• _Difference listings_

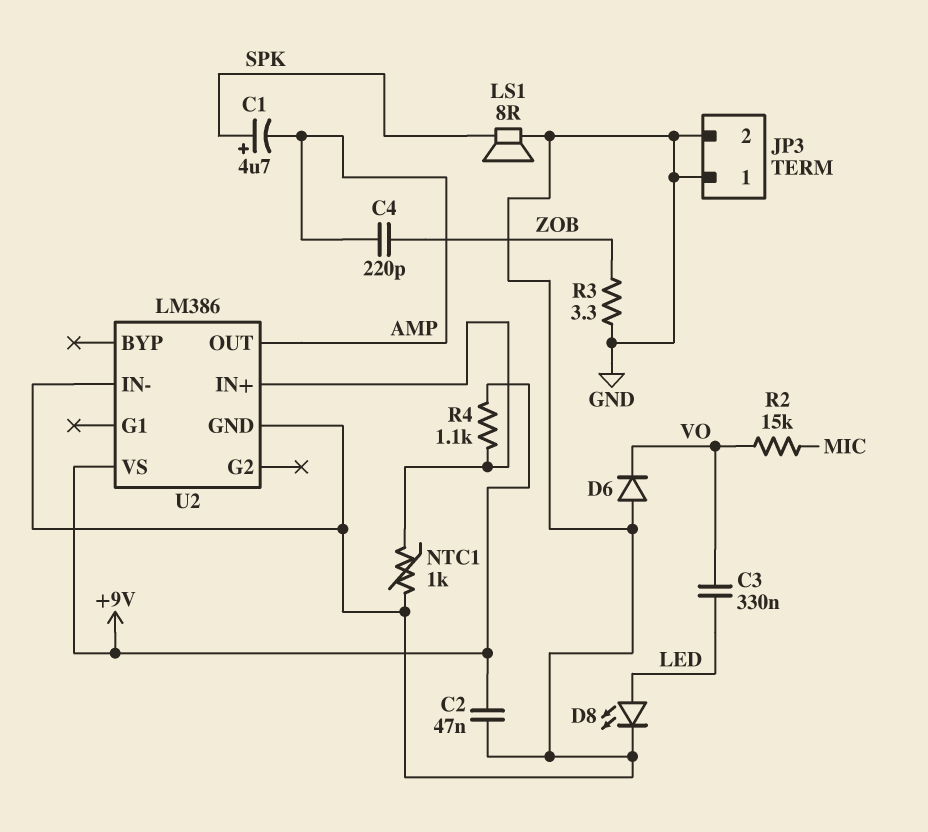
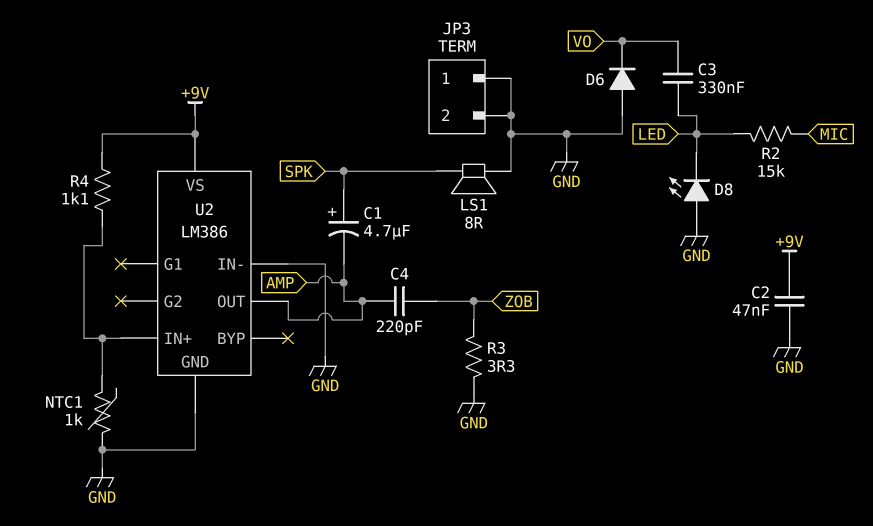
D8: LED (A LED, K GND) -> LED (A GND, K LED)
R2: 15k (MIC, VO) -> 15k (LED, MIC)

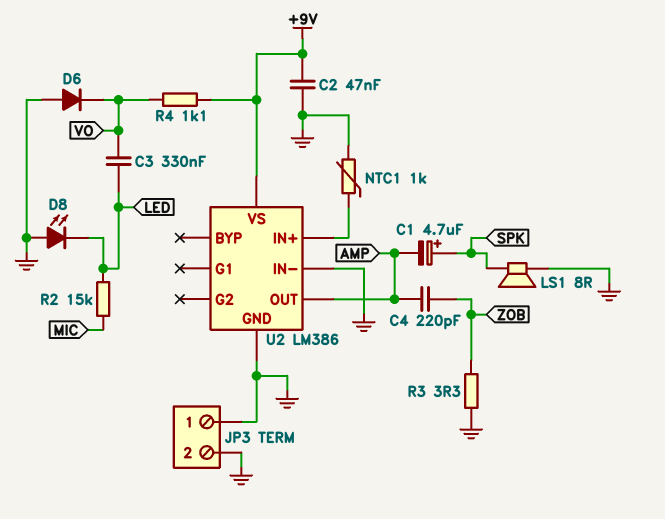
R4: 1.1k (+9V, U2/IN+) -> 1.1k (+9V, VO)

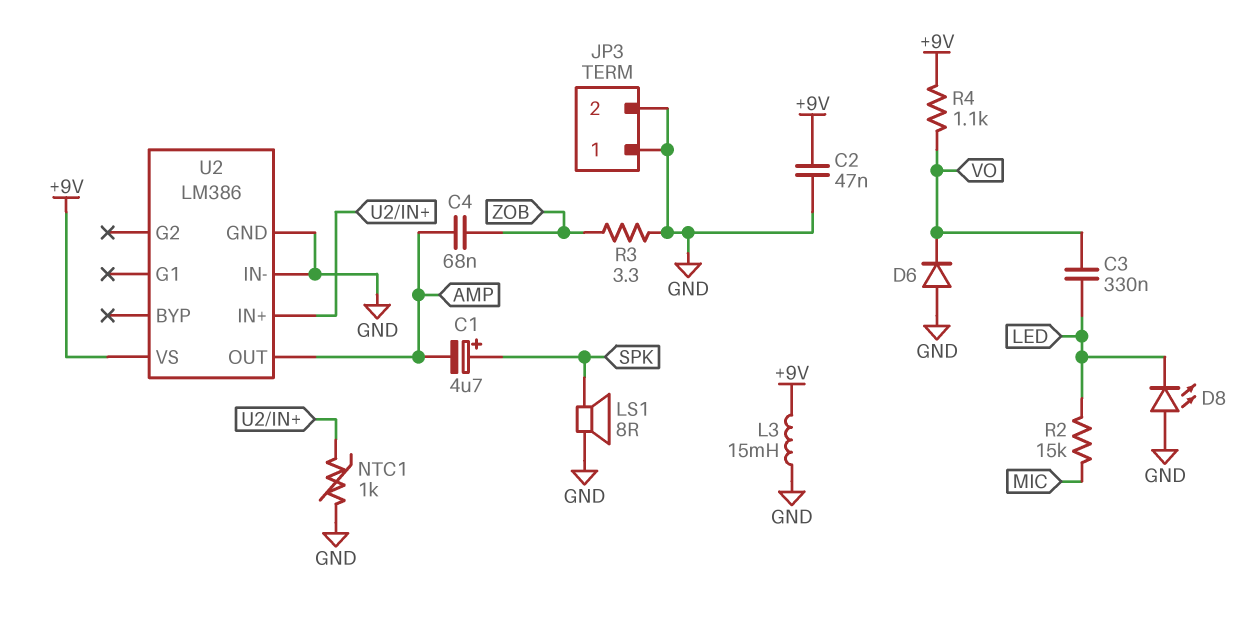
C4: 220pF (AMP, ZOB) -> 68nF (AMP, ZOB)
L3: none -> 15mH (+9V, GND)

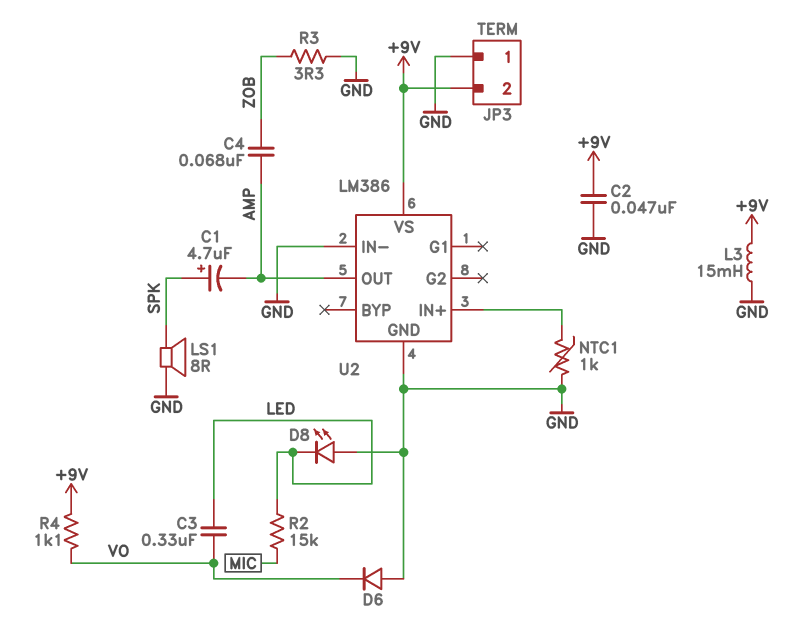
JP3 pin 2: GND -> +9V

• _What this task involves_
Repeat every line above exactly, minus the pictures.

• _Output_
D8: LED (A LED, K GND) -> LED (A GND, K LED)
R2: 15k (MIC, VO) -> 15k (LED, MIC)

R4: 1.1k (+9V, U2/IN+) -> 1.1k (+9V, VO)

C4: 220pF (AMP, ZOB) -> 68nF (AMP, ZOB)
L3: none -> 15mH (+9V, GND)

JP3 pin 2: GND -> +9V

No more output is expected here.